[Before-and-after change data]
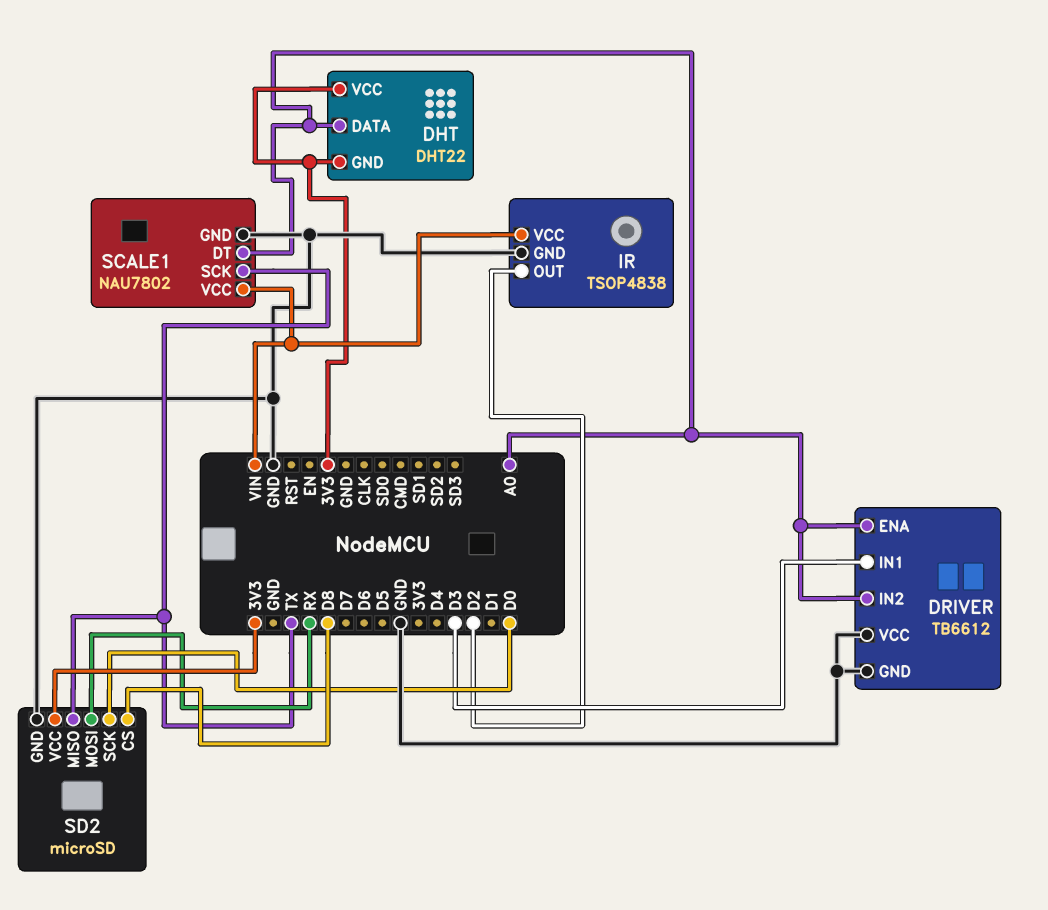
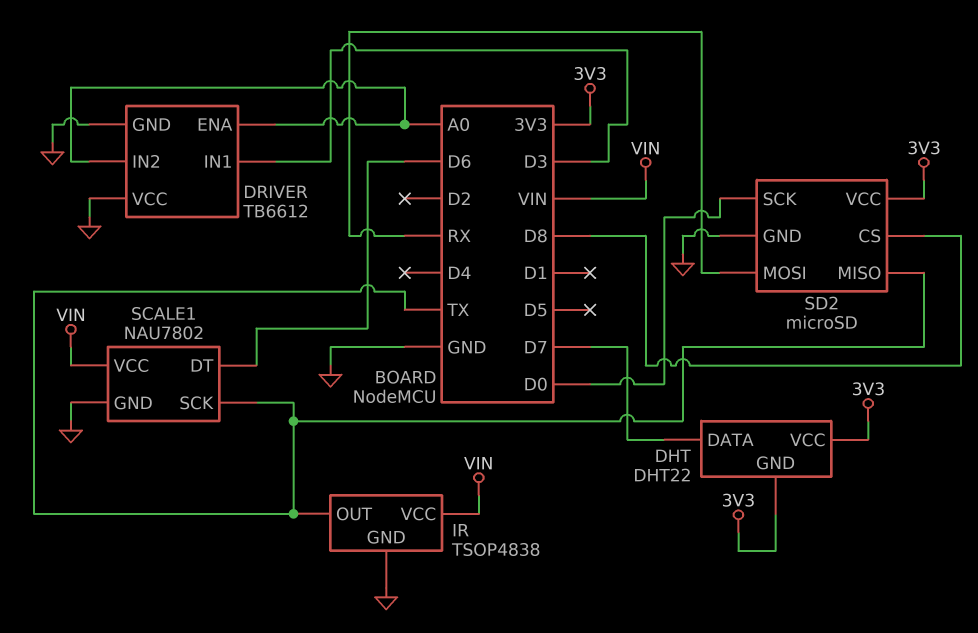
DHT pin DATA: A0 -> D7
IR pin OUT: D2 -> TX
SCALE1 pin DT: A0 -> D6

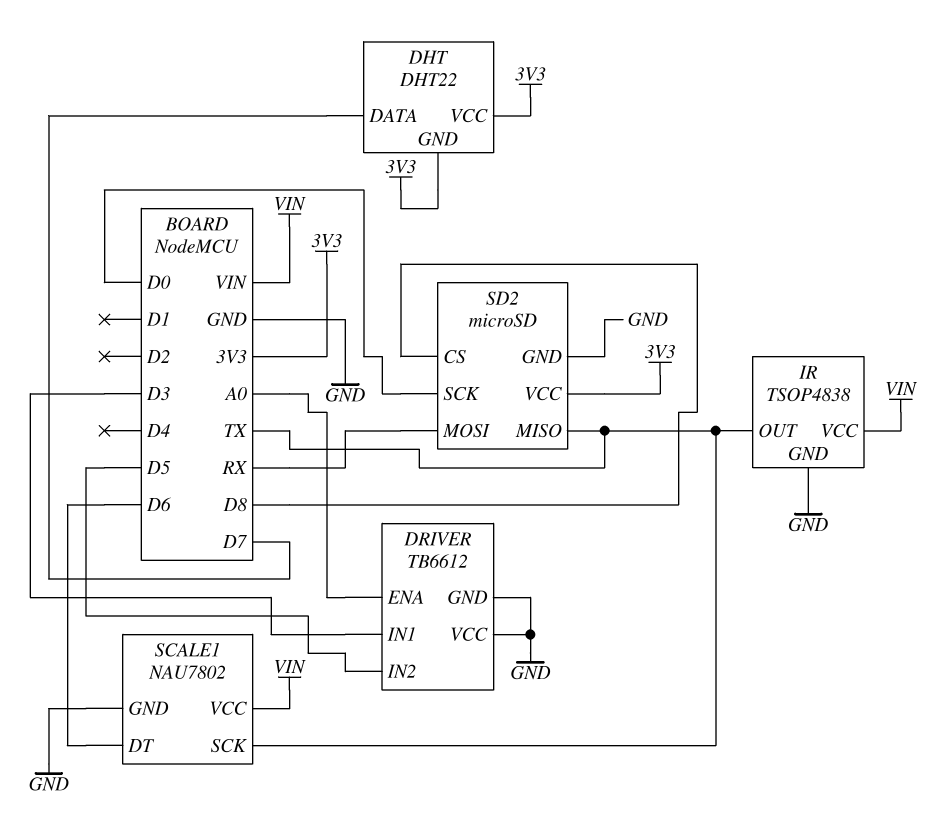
DRIVER pin IN2: A0 -> D5

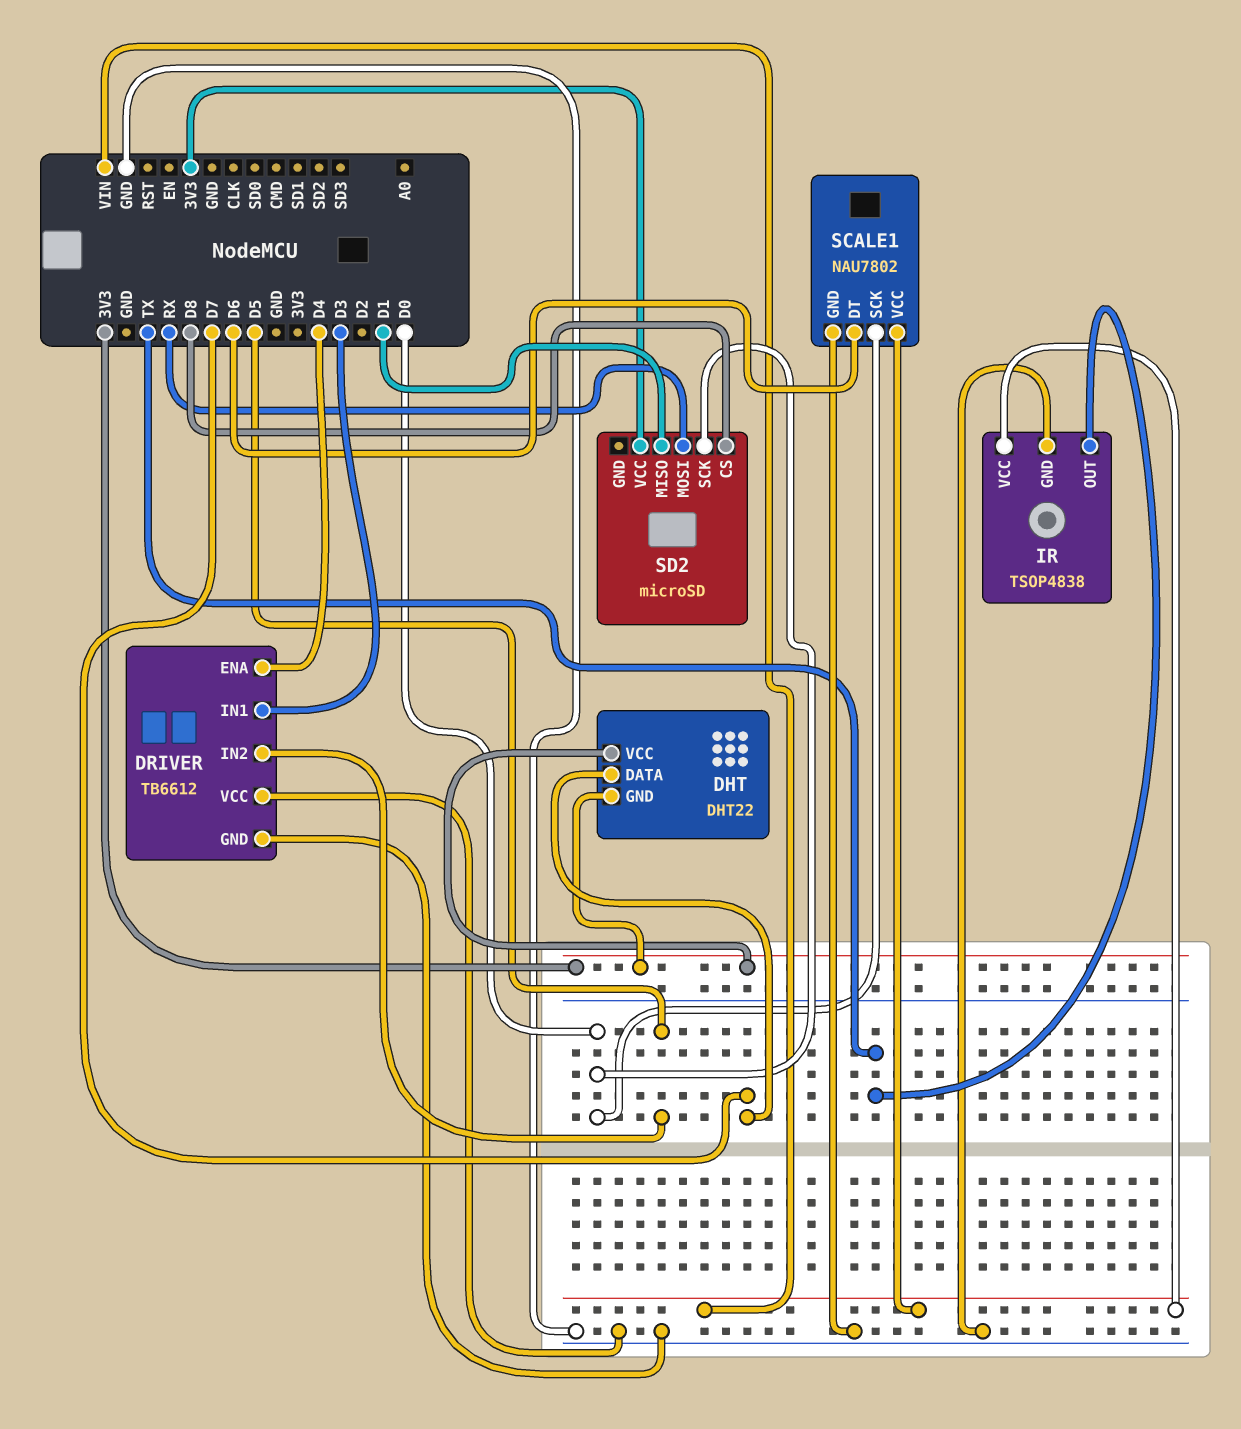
DRIVER pin ENA: A0 -> D4
SCALE1 pin SCK: TX -> D0
SD2 pin GND: GND -> none
SD2 pin MISO: TX -> D1

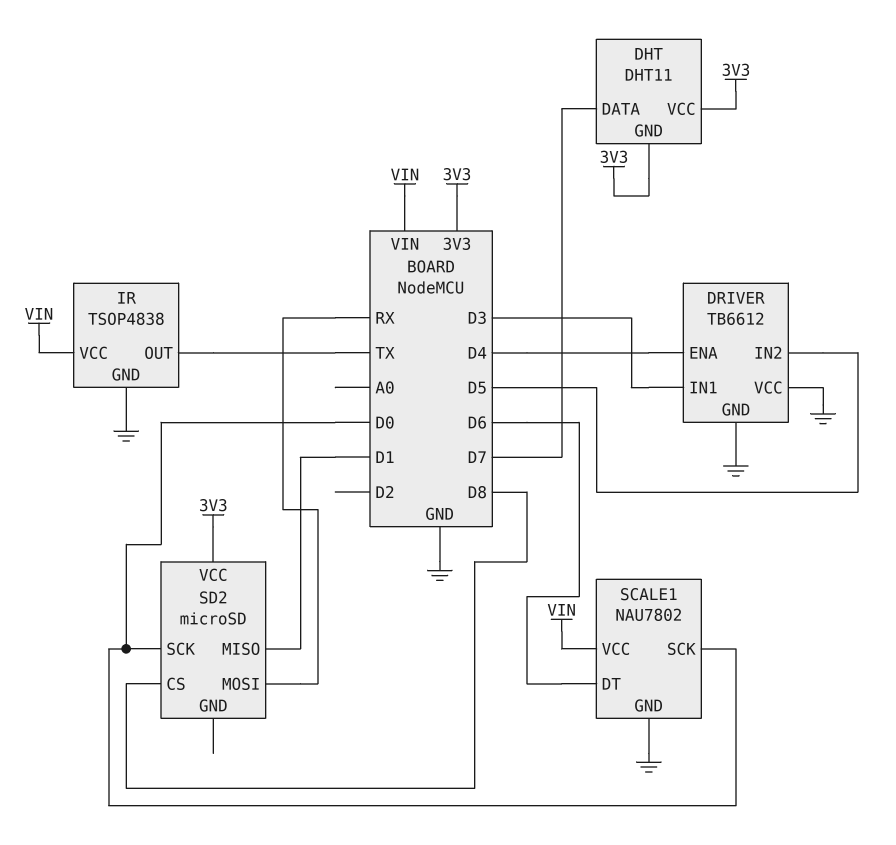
DHT: DHT22 -> DHT11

• [WHAT YOU HAVE TO DO]: Transcription of the lines from the one with "DRIVER pin IN2: A0 -> D5" through the end of the entries is required, exact and with no pictures.

• [EXERCISE ANSWER]:
DRIVER pin IN2: A0 -> D5

DRIVER pin ENA: A0 -> D4
SCALE1 pin SCK: TX -> D0
SD2 pin GND: GND -> none
SD2 pin MISO: TX -> D1

DHT: DHT22 -> DHT11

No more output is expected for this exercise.